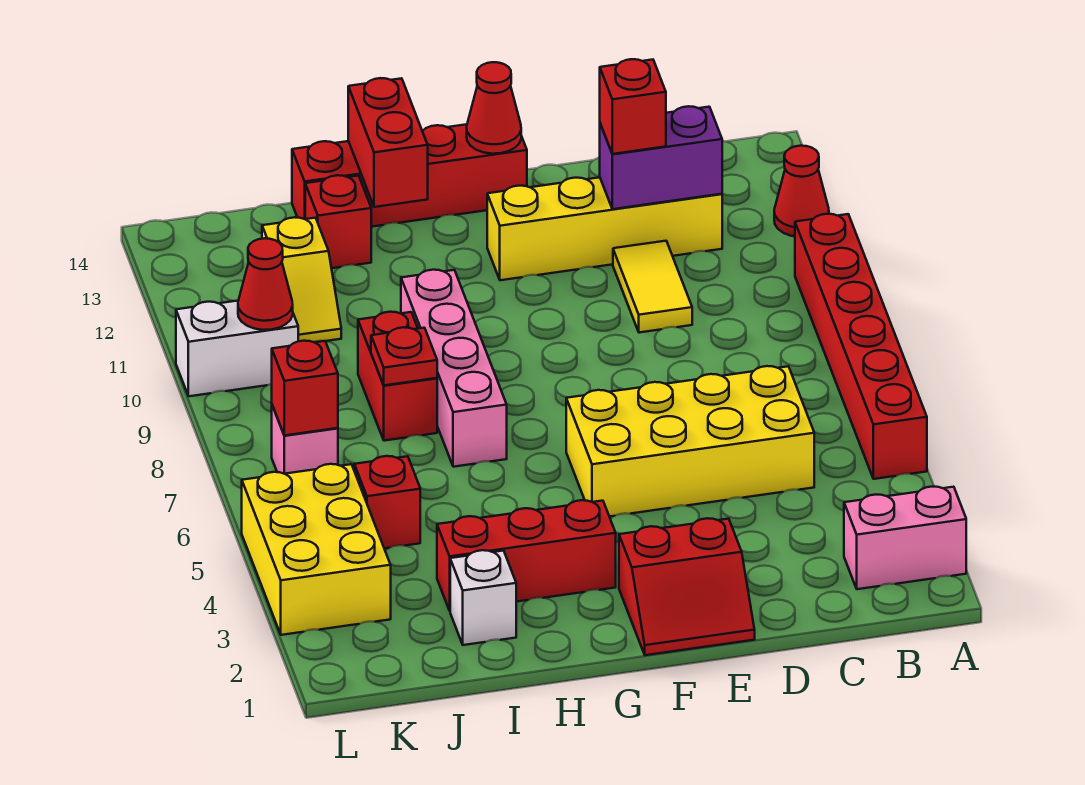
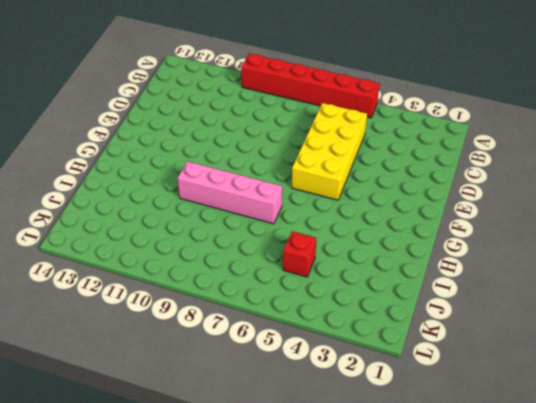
none -> pink brick A2:B2 level 1
none -> red cone A12 level 1
none -> yellow brick C12:F12 level 1

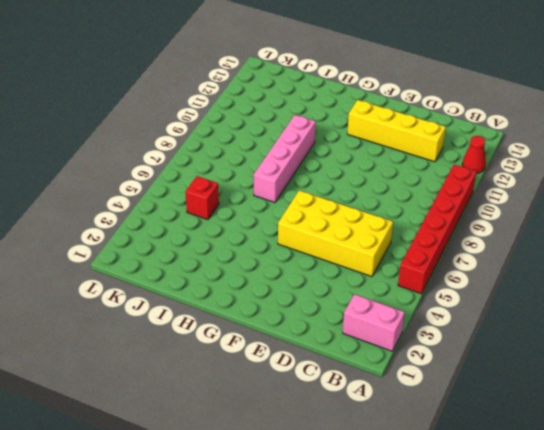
none -> yellow tile D10:D11 level 1
none -> red slope E1:F2 level 1 top 2
none -> red brick F14:I14 level 1

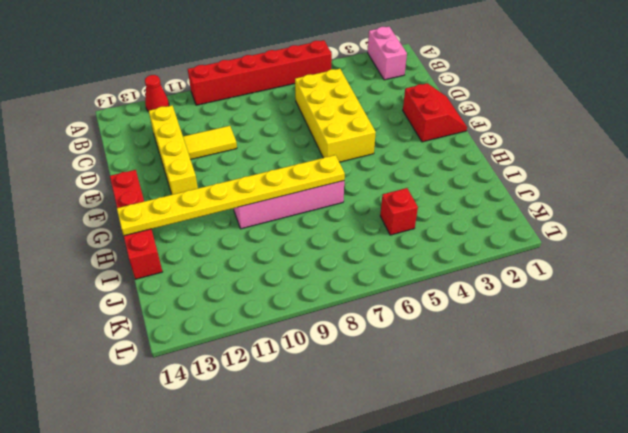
yellow plate H7:H14 level 2 -> red brick H13:H14 level 2
none -> red brick G3:I3 level 1
none -> white brick I2 level 1
none -> red brick I8:I9 level 1

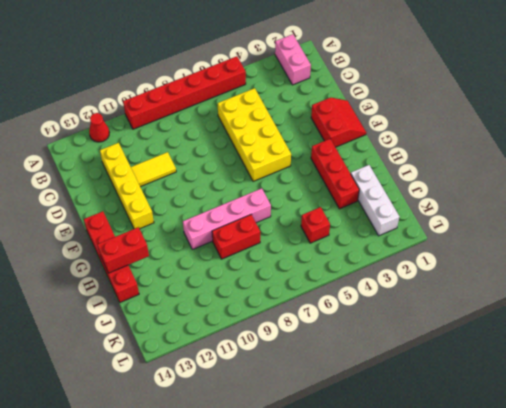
white brick I2:K2 level 1 -> white brick I2 level 1
none -> red brick I13 level 1
none -> yellow slope J11:J12 level 1 top 12
none -> yellow brick K3:L5 level 1

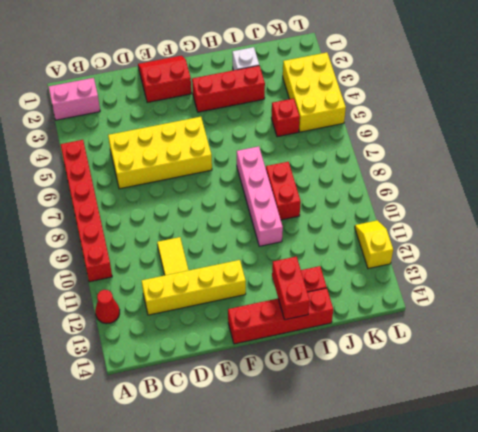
yellow slope L11:L12 level 1 top 12 -> yellow slope J11:J12 level 1 top 12
none -> pink brick K7 level 1
none -> white brick K10:L10 level 1
none -> purple brick C12:D12 level 2

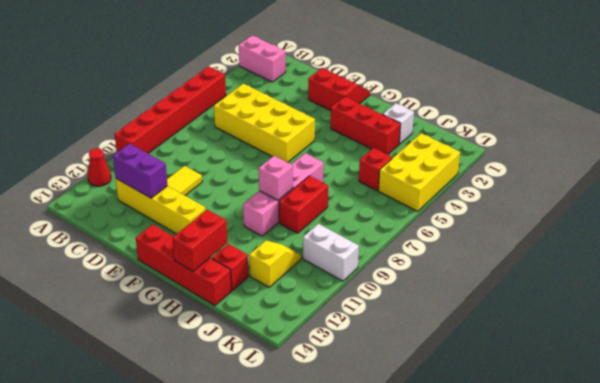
pink brick H9 level 2 -> pink brick K7 level 1
none -> red cone F14 level 2
none -> red plate I8 level 2
none -> red brick K7 level 2

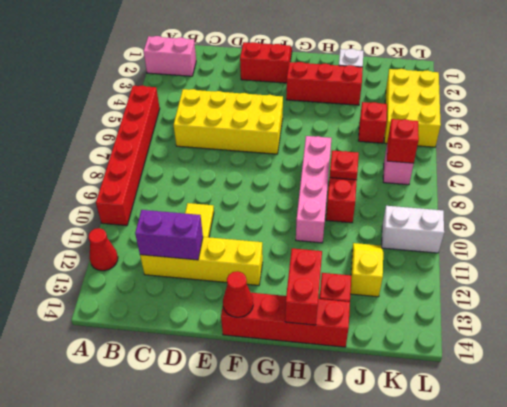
none -> red cone K10 level 2
none -> red brick D12 level 3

------

* _AIM OF THE EXERCISE_
Give the records above again verbatim, pictures omitted.

* _TASK RESULT_
none -> pink brick A2:B2 level 1
none -> red cone A12 level 1
none -> yellow brick C12:F12 level 1

none -> yellow tile D10:D11 level 1
none -> red slope E1:F2 level 1 top 2
none -> red brick F14:I14 level 1

yellow plate H7:H14 level 2 -> red brick H13:H14 level 2
none -> red brick G3:I3 level 1
none -> white brick I2 level 1
none -> red brick I8:I9 level 1

white brick I2:K2 level 1 -> white brick I2 level 1
none -> red brick I13 level 1
none -> yellow slope J11:J12 level 1 top 12
none -> yellow brick K3:L5 level 1

yellow slope L11:L12 level 1 top 12 -> yellow slope J11:J12 level 1 top 12
none -> pink brick K7 level 1
none -> white brick K10:L10 level 1
none -> purple brick C12:D12 level 2

pink brick H9 level 2 -> pink brick K7 level 1
none -> red cone F14 level 2
none -> red plate I8 level 2
none -> red brick K7 level 2

none -> red cone K10 level 2
none -> red brick D12 level 3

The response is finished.